• **Data extracted from a collection**
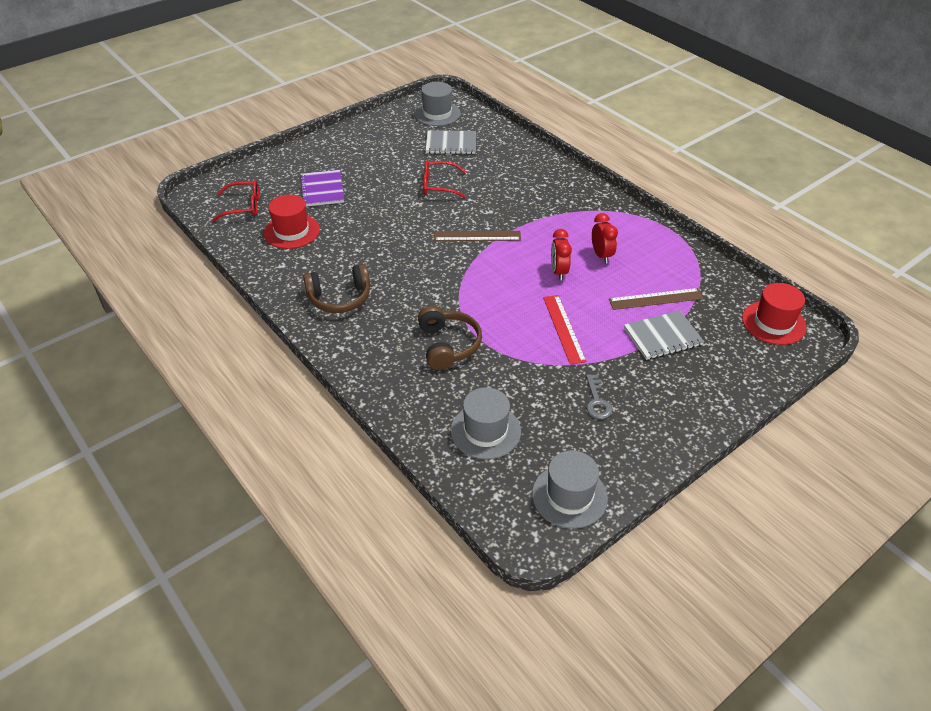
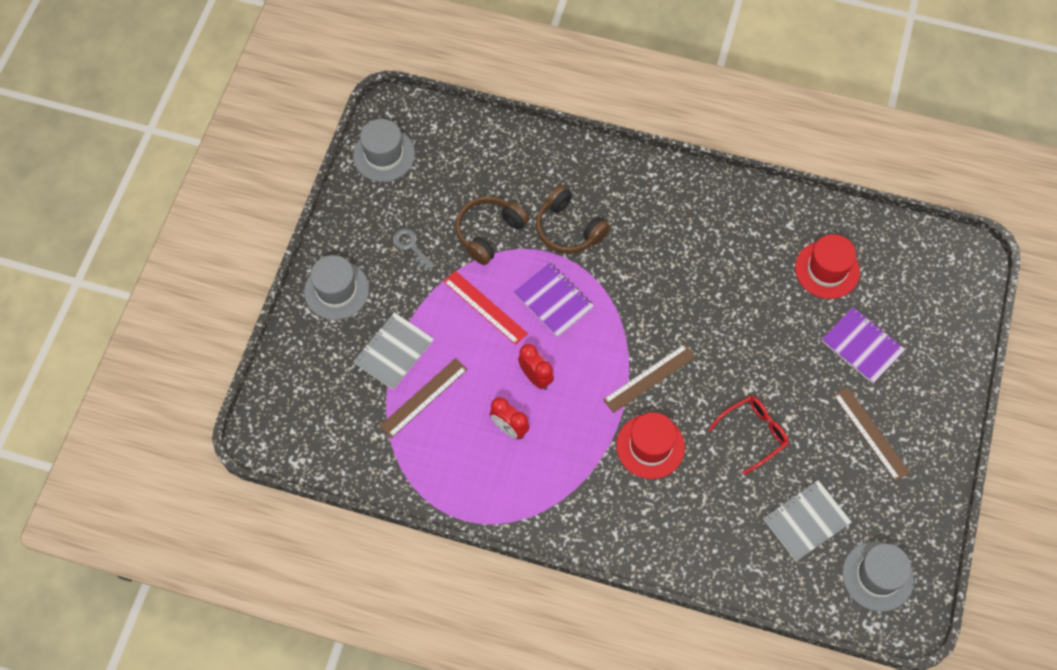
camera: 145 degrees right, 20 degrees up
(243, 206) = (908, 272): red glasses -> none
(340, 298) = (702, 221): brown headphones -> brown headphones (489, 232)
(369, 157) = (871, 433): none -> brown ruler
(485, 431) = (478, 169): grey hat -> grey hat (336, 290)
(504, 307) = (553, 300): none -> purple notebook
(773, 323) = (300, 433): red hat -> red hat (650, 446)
==
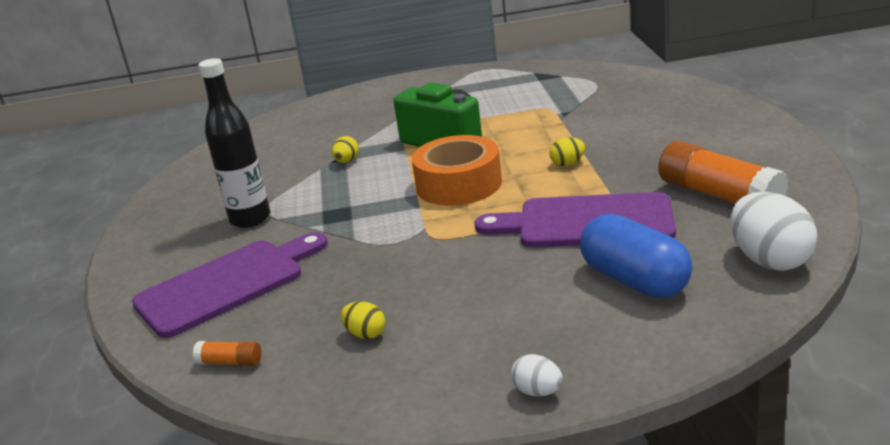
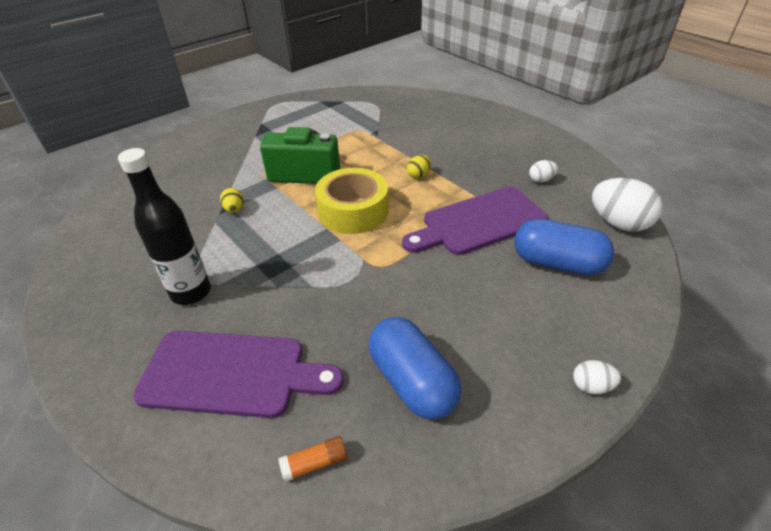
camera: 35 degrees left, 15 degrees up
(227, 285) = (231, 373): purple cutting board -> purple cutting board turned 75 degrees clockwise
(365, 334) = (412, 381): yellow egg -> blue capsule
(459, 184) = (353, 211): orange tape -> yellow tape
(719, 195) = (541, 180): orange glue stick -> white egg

• **WHAT THE EXERCISE ASKS**
Taking the lines above, repeat exactly those from the line that contains "camera: 145 degrees right, 20 degrees up" through the line that contains "(773, 323) = (300, 433): red", and both of those lines as well. Include nothing else.

• **ANSWER FOR THE TASK**
camera: 145 degrees right, 20 degrees up
(243, 206) = (908, 272): red glasses -> none
(340, 298) = (702, 221): brown headphones -> brown headphones (489, 232)
(369, 157) = (871, 433): none -> brown ruler
(485, 431) = (478, 169): grey hat -> grey hat (336, 290)
(504, 307) = (553, 300): none -> purple notebook
(773, 323) = (300, 433): red hat -> red hat (650, 446)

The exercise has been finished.